All of the data that follows is to be printed exactly, without pictures.
= = =
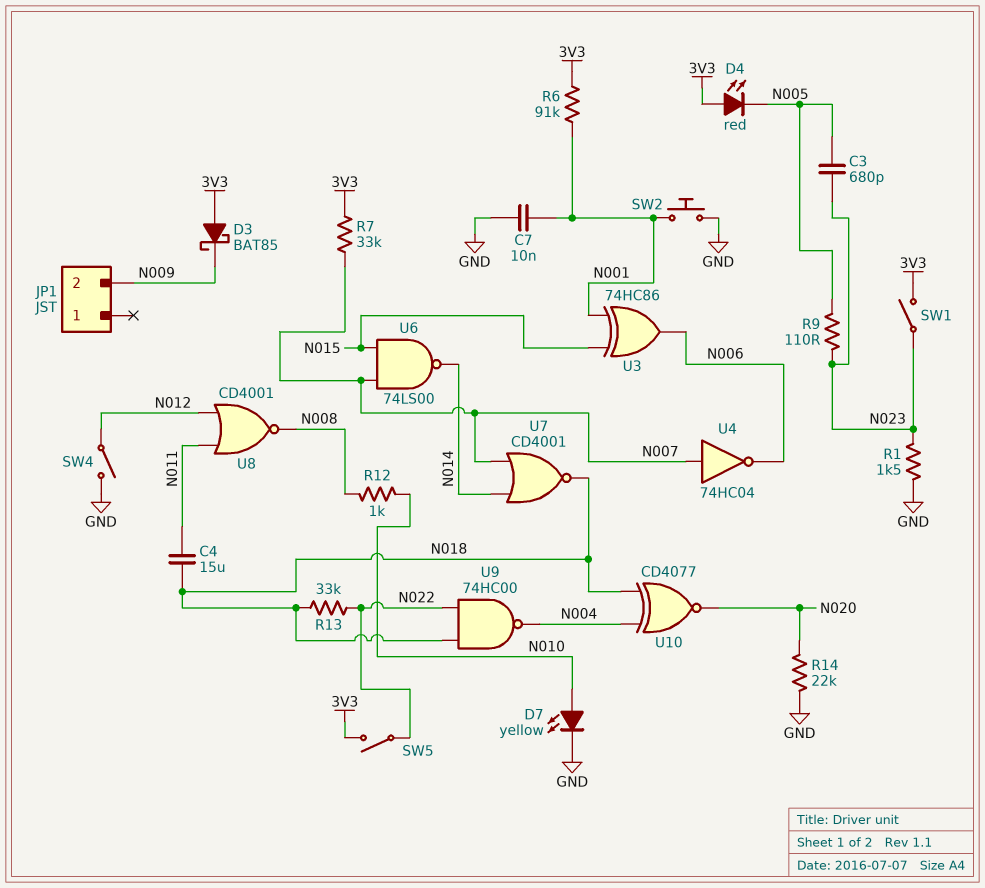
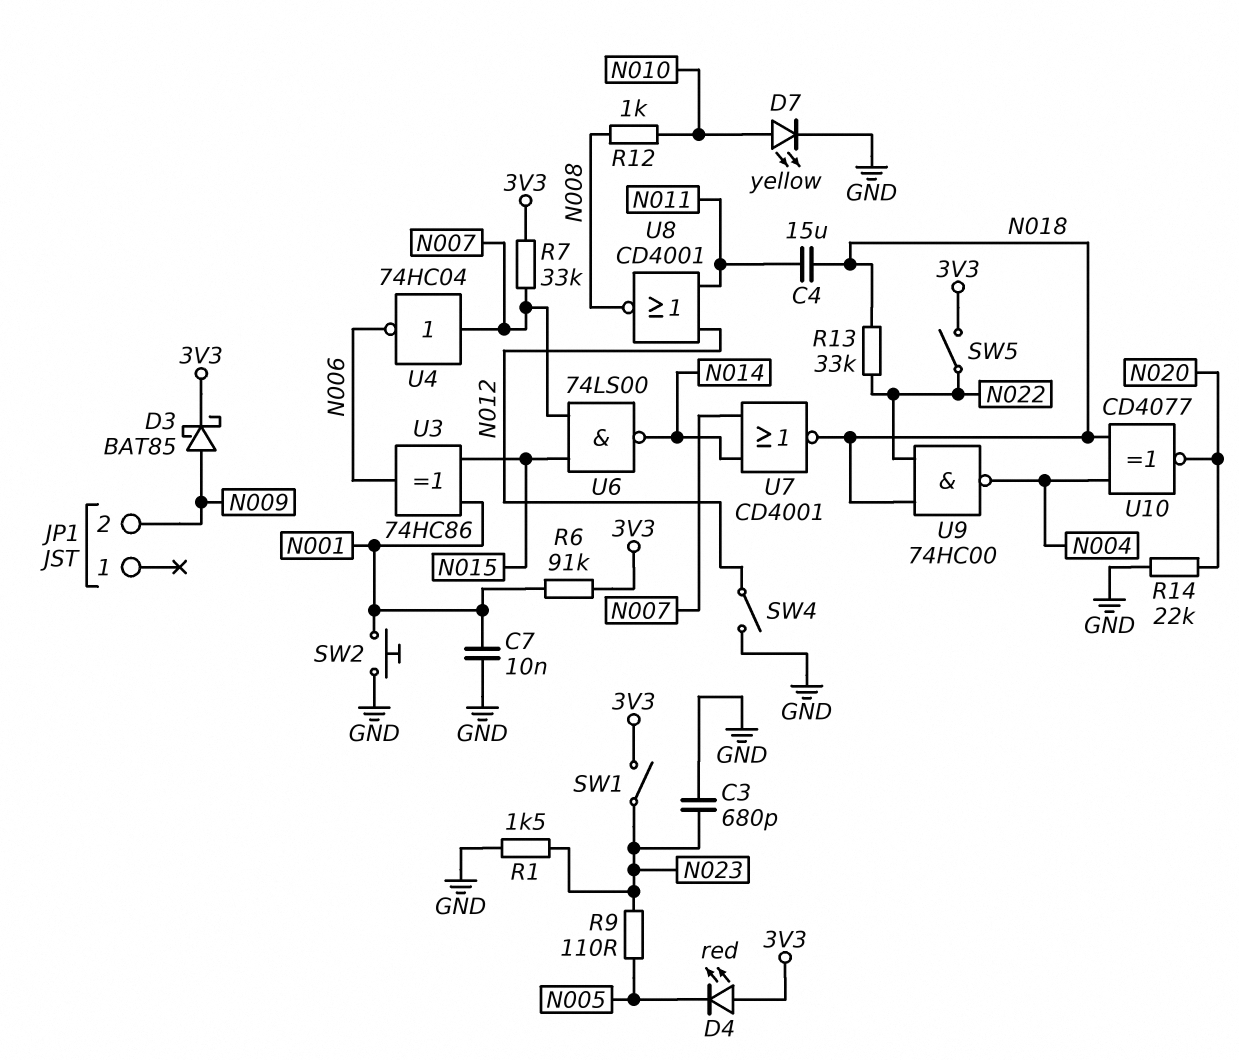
C3: 680pF (N005, N023) -> 680pF (GND, N023)
D3: schottky BAT85 (A 3V3, K N009) -> schottky BAT85 (A N009, K 3V3)

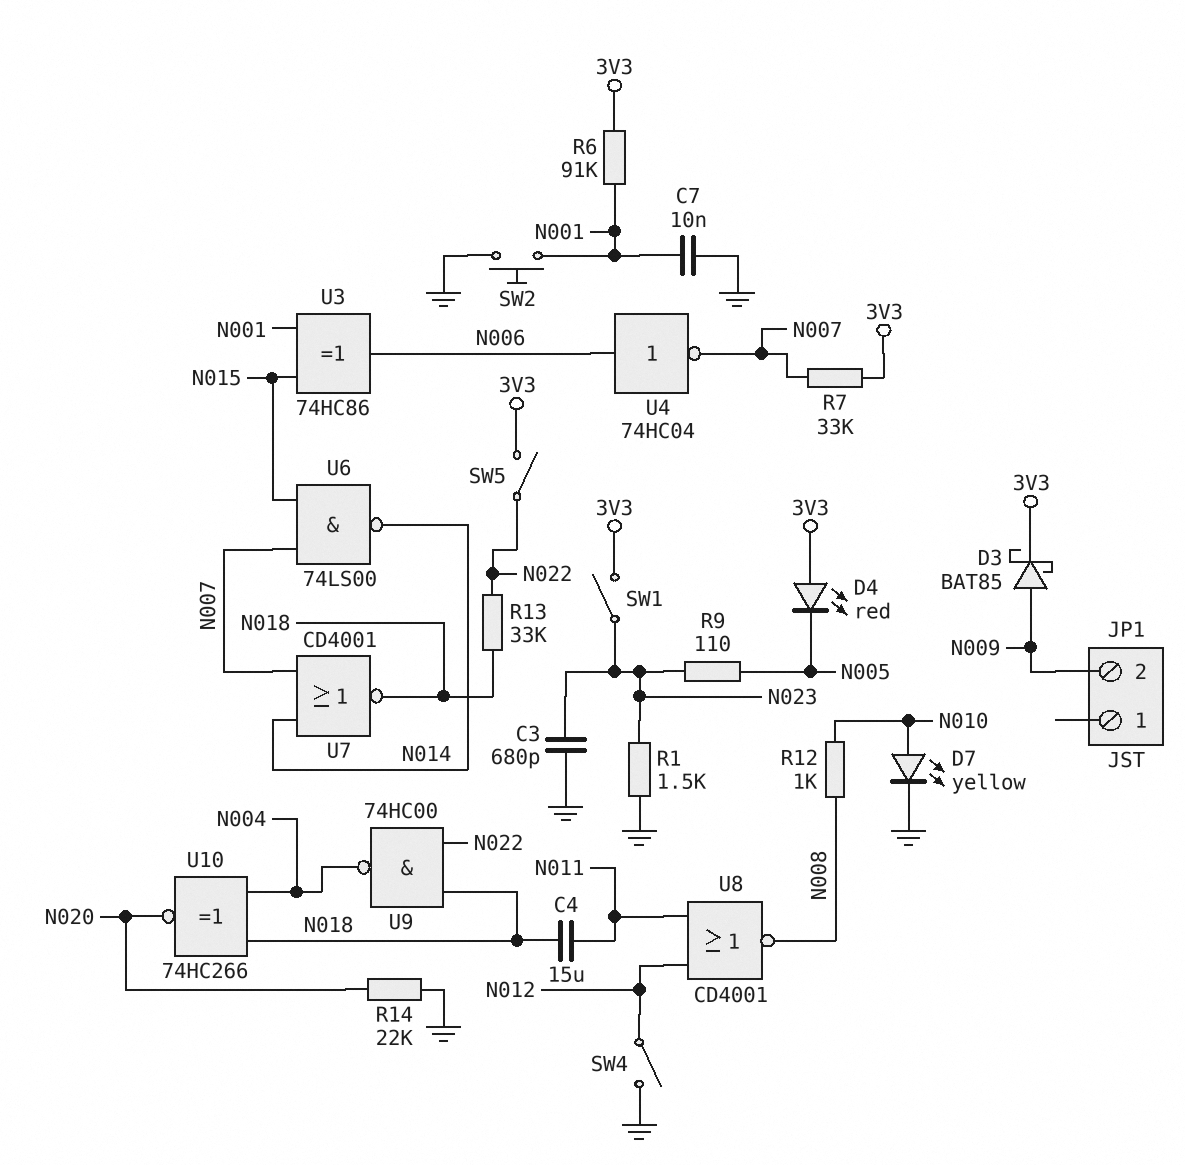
U4: NOT 74HC04 (in N007, out N006) -> NOT 74HC04 (in N006, out N007)
U10: XNOR CD4077 (in N004, in N018, out N020) -> XNOR 74HC266 (in N004, in N018, out N020)

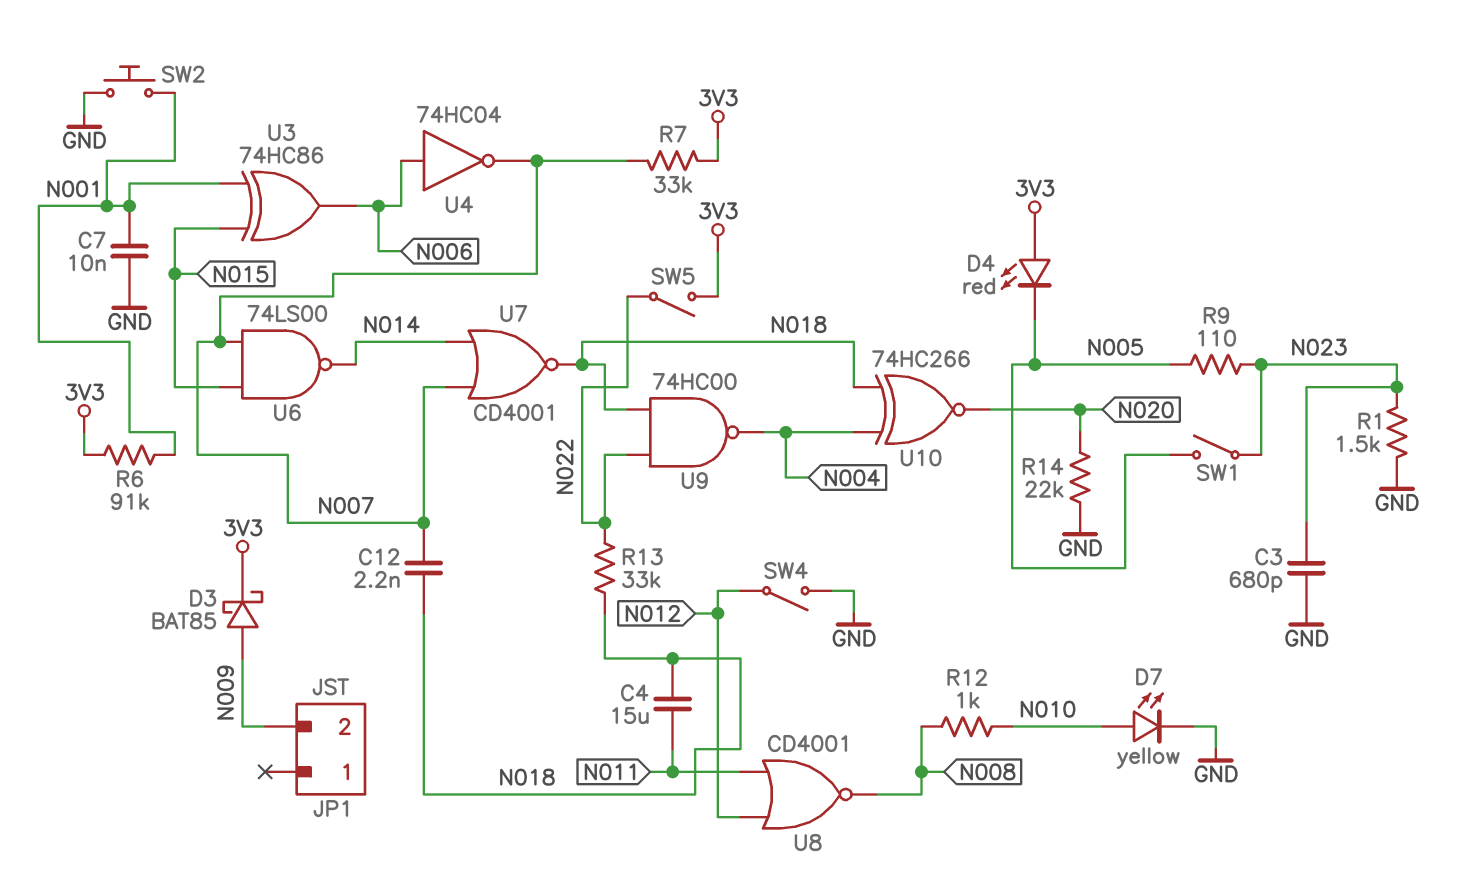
C12: none -> 2.2nF (N007, N018)
SW1: switch (3V3, N023) -> switch (N005, N023)

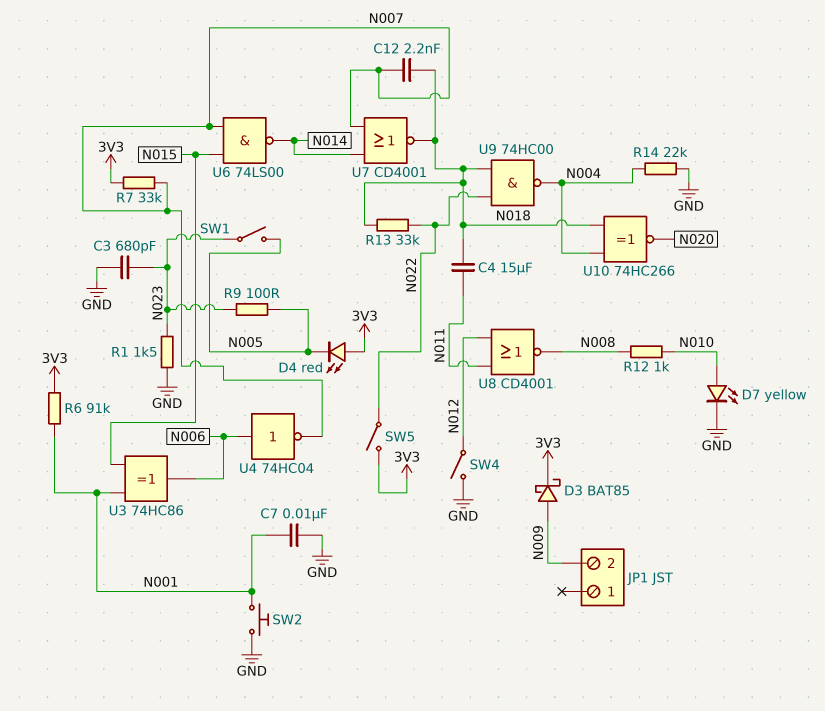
R9: 110 (N005, N023) -> 100 (N005, N023)
R14: 22k (GND, N020) -> 22k (GND, N004)

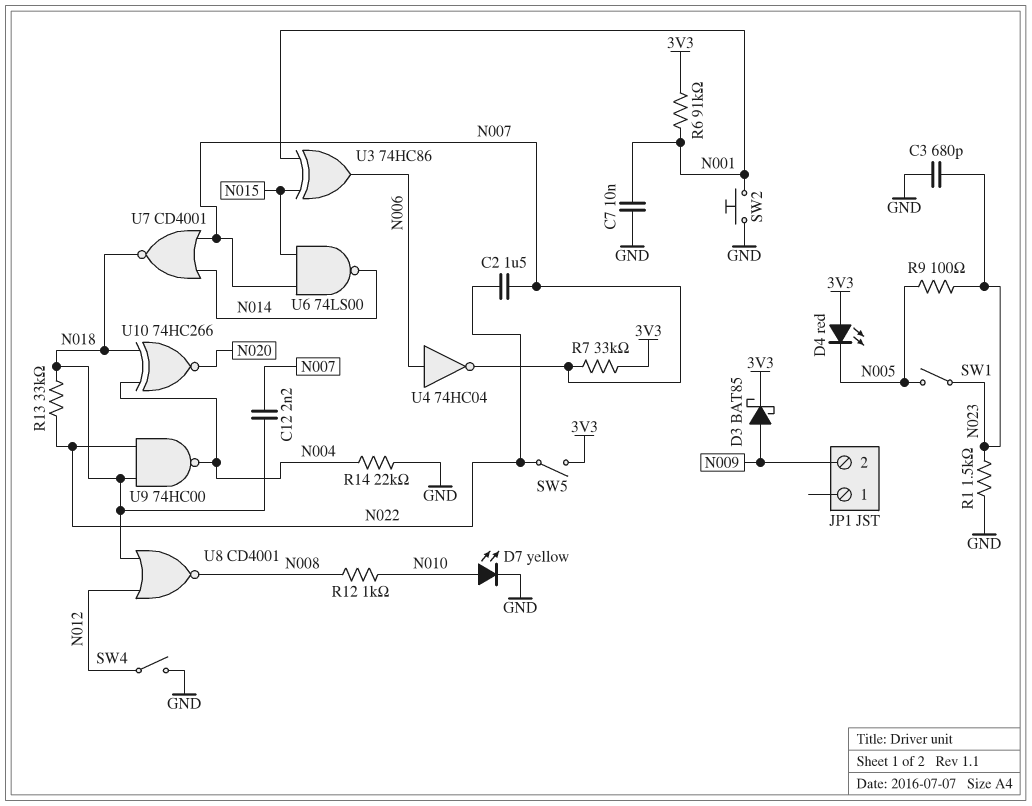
C2: none -> 1.5uF (N007, N022)
C4: 15uF (N011, N018) -> none
U8: NOR CD4001 (in N011, in N012, out N008) -> NOR CD4001 (in N012, in N018, out N008)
= = =
__WRITTEN SOLUTION__:
C3: 680pF (N005, N023) -> 680pF (GND, N023)
D3: schottky BAT85 (A 3V3, K N009) -> schottky BAT85 (A N009, K 3V3)

U4: NOT 74HC04 (in N007, out N006) -> NOT 74HC04 (in N006, out N007)
U10: XNOR CD4077 (in N004, in N018, out N020) -> XNOR 74HC266 (in N004, in N018, out N020)

C12: none -> 2.2nF (N007, N018)
SW1: switch (3V3, N023) -> switch (N005, N023)

R9: 110 (N005, N023) -> 100 (N005, N023)
R14: 22k (GND, N020) -> 22k (GND, N004)

C2: none -> 1.5uF (N007, N022)
C4: 15uF (N011, N018) -> none
U8: NOR CD4001 (in N011, in N012, out N008) -> NOR CD4001 (in N012, in N018, out N008)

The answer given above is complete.